[YOUR INSTRUCTIONS] Exactly and only the lines from the one containing "russet toy car [317,185]" through the close of the entries below are to be set down.

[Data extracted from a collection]
----

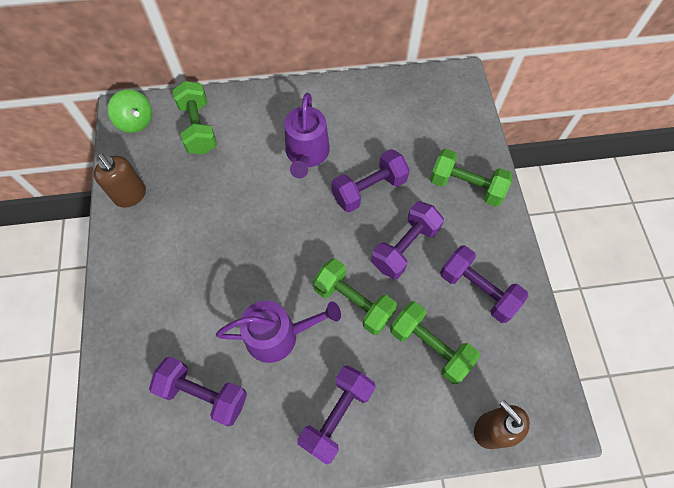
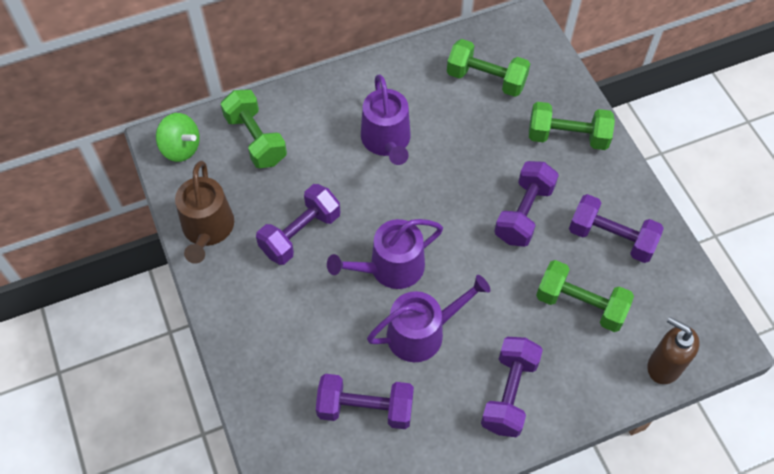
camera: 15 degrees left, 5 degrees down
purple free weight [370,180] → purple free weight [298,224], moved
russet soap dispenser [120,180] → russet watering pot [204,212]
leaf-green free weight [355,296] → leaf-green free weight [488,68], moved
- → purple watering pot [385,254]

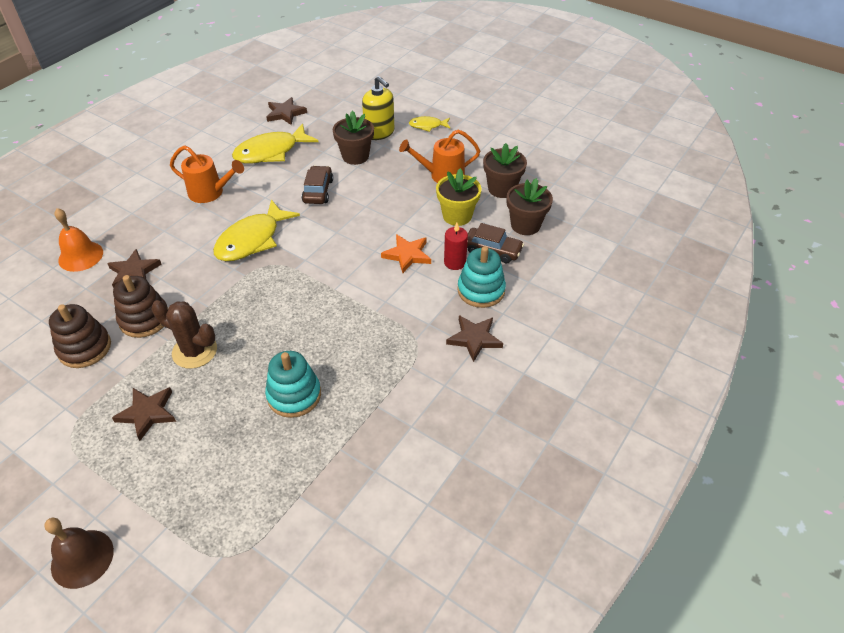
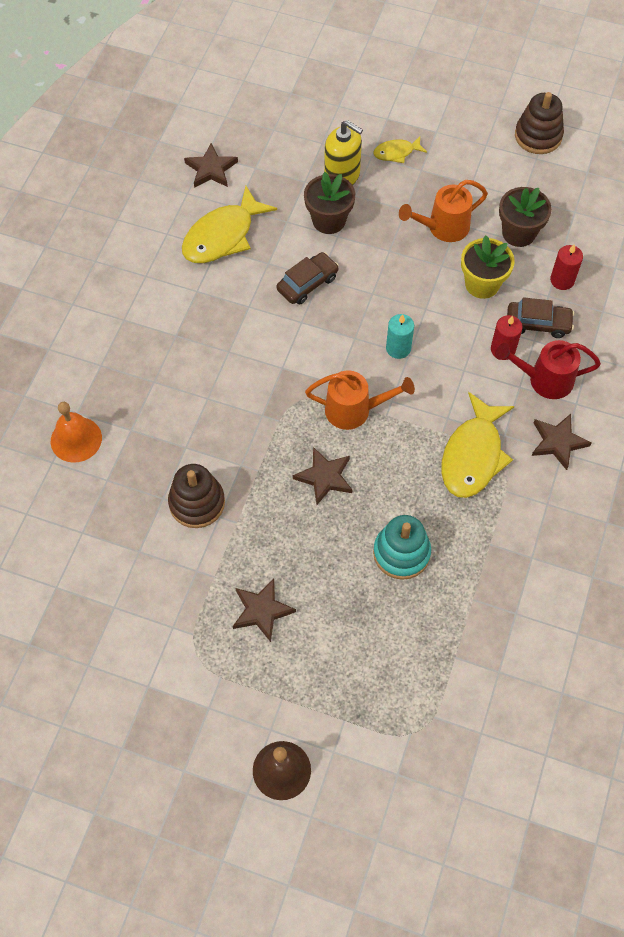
camera: 15 degrees left, 15 degrees up
orange-coloured watering pot [207,174] → orange-coloured watering pot [360,400], moved
russet toy car [317,185] → russet toy car [307,278], 60 degrees clockwise
russet potted plant [530,206] → red pillar candle [566,267]
yellow toy fish [256,230] → yellow toy fish [478,445], moved
orange-coloured five-pointed star [406,253] → -
teal ring stacker [481,277] → red watering pot [548,369]
russet five-pointed star [134,268] → russet five-pointed star [322,476], moved
russet prickly plant [184,334] → -
russet ring stacker [80,336] → russet ring stacker [539,123], moved
- → teal pillar candle [400,336]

----

[SOLVED PROBLEM]
russet toy car [317,185] → russet toy car [307,278], 60 degrees clockwise
russet potted plant [530,206] → red pillar candle [566,267]
yellow toy fish [256,230] → yellow toy fish [478,445], moved
orange-coloured five-pointed star [406,253] → -
teal ring stacker [481,277] → red watering pot [548,369]
russet five-pointed star [134,268] → russet five-pointed star [322,476], moved
russet prickly plant [184,334] → -
russet ring stacker [80,336] → russet ring stacker [539,123], moved
- → teal pillar candle [400,336]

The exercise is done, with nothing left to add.